* [Excerpted records]:

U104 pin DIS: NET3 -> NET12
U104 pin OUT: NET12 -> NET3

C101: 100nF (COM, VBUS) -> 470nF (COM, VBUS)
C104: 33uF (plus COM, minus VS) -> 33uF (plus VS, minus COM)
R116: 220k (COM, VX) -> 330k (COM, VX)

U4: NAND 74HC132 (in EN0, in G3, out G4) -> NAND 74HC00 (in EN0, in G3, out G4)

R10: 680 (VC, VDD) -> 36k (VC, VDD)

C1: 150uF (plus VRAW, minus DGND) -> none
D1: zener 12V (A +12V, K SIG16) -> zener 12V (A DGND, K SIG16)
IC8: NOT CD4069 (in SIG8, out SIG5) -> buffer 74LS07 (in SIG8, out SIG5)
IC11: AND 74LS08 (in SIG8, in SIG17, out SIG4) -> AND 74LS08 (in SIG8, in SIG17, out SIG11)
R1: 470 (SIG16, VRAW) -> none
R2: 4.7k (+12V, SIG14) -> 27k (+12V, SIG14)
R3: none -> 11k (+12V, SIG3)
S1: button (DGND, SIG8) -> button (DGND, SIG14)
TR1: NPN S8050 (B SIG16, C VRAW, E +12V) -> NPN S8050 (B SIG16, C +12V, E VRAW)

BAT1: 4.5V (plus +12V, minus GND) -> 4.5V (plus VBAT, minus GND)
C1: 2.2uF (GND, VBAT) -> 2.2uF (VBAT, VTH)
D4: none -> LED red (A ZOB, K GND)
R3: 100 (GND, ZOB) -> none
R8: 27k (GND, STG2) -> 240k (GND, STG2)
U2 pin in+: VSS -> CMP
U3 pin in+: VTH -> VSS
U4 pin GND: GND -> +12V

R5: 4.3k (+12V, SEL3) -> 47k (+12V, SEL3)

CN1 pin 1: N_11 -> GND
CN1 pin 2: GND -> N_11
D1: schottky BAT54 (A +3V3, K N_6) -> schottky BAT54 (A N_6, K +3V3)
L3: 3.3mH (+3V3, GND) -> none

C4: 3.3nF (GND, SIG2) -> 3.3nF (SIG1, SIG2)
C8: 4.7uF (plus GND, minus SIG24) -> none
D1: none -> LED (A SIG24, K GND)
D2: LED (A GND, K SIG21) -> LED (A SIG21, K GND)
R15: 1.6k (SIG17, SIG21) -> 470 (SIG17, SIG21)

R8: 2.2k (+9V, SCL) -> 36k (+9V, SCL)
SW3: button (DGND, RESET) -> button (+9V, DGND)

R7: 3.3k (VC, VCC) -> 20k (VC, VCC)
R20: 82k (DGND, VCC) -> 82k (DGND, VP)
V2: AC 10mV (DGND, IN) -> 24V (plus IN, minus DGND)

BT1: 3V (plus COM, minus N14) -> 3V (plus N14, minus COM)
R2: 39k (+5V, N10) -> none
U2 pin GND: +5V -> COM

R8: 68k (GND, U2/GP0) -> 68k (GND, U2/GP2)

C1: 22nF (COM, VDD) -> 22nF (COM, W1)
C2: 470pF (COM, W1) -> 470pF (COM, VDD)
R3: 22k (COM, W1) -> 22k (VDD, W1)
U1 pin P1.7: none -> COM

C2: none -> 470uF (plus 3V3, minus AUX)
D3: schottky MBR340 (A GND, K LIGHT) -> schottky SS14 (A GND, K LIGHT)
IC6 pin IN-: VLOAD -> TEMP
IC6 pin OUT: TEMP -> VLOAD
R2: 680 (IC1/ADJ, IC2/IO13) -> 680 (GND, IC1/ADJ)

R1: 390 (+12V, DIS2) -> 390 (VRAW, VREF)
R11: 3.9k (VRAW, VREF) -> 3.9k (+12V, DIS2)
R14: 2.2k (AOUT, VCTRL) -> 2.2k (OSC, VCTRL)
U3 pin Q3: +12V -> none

* [Work order]:
Using the listing above, write every line out again exactly.

* [Your solution]:
U104 pin DIS: NET3 -> NET12
U104 pin OUT: NET12 -> NET3

C101: 100nF (COM, VBUS) -> 470nF (COM, VBUS)
C104: 33uF (plus COM, minus VS) -> 33uF (plus VS, minus COM)
R116: 220k (COM, VX) -> 330k (COM, VX)

U4: NAND 74HC132 (in EN0, in G3, out G4) -> NAND 74HC00 (in EN0, in G3, out G4)

R10: 680 (VC, VDD) -> 36k (VC, VDD)

C1: 150uF (plus VRAW, minus DGND) -> none
D1: zener 12V (A +12V, K SIG16) -> zener 12V (A DGND, K SIG16)
IC8: NOT CD4069 (in SIG8, out SIG5) -> buffer 74LS07 (in SIG8, out SIG5)
IC11: AND 74LS08 (in SIG8, in SIG17, out SIG4) -> AND 74LS08 (in SIG8, in SIG17, out SIG11)
R1: 470 (SIG16, VRAW) -> none
R2: 4.7k (+12V, SIG14) -> 27k (+12V, SIG14)
R3: none -> 11k (+12V, SIG3)
S1: button (DGND, SIG8) -> button (DGND, SIG14)
TR1: NPN S8050 (B SIG16, C VRAW, E +12V) -> NPN S8050 (B SIG16, C +12V, E VRAW)

BAT1: 4.5V (plus +12V, minus GND) -> 4.5V (plus VBAT, minus GND)
C1: 2.2uF (GND, VBAT) -> 2.2uF (VBAT, VTH)
D4: none -> LED red (A ZOB, K GND)
R3: 100 (GND, ZOB) -> none
R8: 27k (GND, STG2) -> 240k (GND, STG2)
U2 pin in+: VSS -> CMP
U3 pin in+: VTH -> VSS
U4 pin GND: GND -> +12V

R5: 4.3k (+12V, SEL3) -> 47k (+12V, SEL3)

CN1 pin 1: N_11 -> GND
CN1 pin 2: GND -> N_11
D1: schottky BAT54 (A +3V3, K N_6) -> schottky BAT54 (A N_6, K +3V3)
L3: 3.3mH (+3V3, GND) -> none

C4: 3.3nF (GND, SIG2) -> 3.3nF (SIG1, SIG2)
C8: 4.7uF (plus GND, minus SIG24) -> none
D1: none -> LED (A SIG24, K GND)
D2: LED (A GND, K SIG21) -> LED (A SIG21, K GND)
R15: 1.6k (SIG17, SIG21) -> 470 (SIG17, SIG21)

R8: 2.2k (+9V, SCL) -> 36k (+9V, SCL)
SW3: button (DGND, RESET) -> button (+9V, DGND)

R7: 3.3k (VC, VCC) -> 20k (VC, VCC)
R20: 82k (DGND, VCC) -> 82k (DGND, VP)
V2: AC 10mV (DGND, IN) -> 24V (plus IN, minus DGND)

BT1: 3V (plus COM, minus N14) -> 3V (plus N14, minus COM)
R2: 39k (+5V, N10) -> none
U2 pin GND: +5V -> COM

R8: 68k (GND, U2/GP0) -> 68k (GND, U2/GP2)

C1: 22nF (COM, VDD) -> 22nF (COM, W1)
C2: 470pF (COM, W1) -> 470pF (COM, VDD)
R3: 22k (COM, W1) -> 22k (VDD, W1)
U1 pin P1.7: none -> COM

C2: none -> 470uF (plus 3V3, minus AUX)
D3: schottky MBR340 (A GND, K LIGHT) -> schottky SS14 (A GND, K LIGHT)
IC6 pin IN-: VLOAD -> TEMP
IC6 pin OUT: TEMP -> VLOAD
R2: 680 (IC1/ADJ, IC2/IO13) -> 680 (GND, IC1/ADJ)

R1: 390 (+12V, DIS2) -> 390 (VRAW, VREF)
R11: 3.9k (VRAW, VREF) -> 3.9k (+12V, DIS2)
R14: 2.2k (AOUT, VCTRL) -> 2.2k (OSC, VCTRL)
U3 pin Q3: +12V -> none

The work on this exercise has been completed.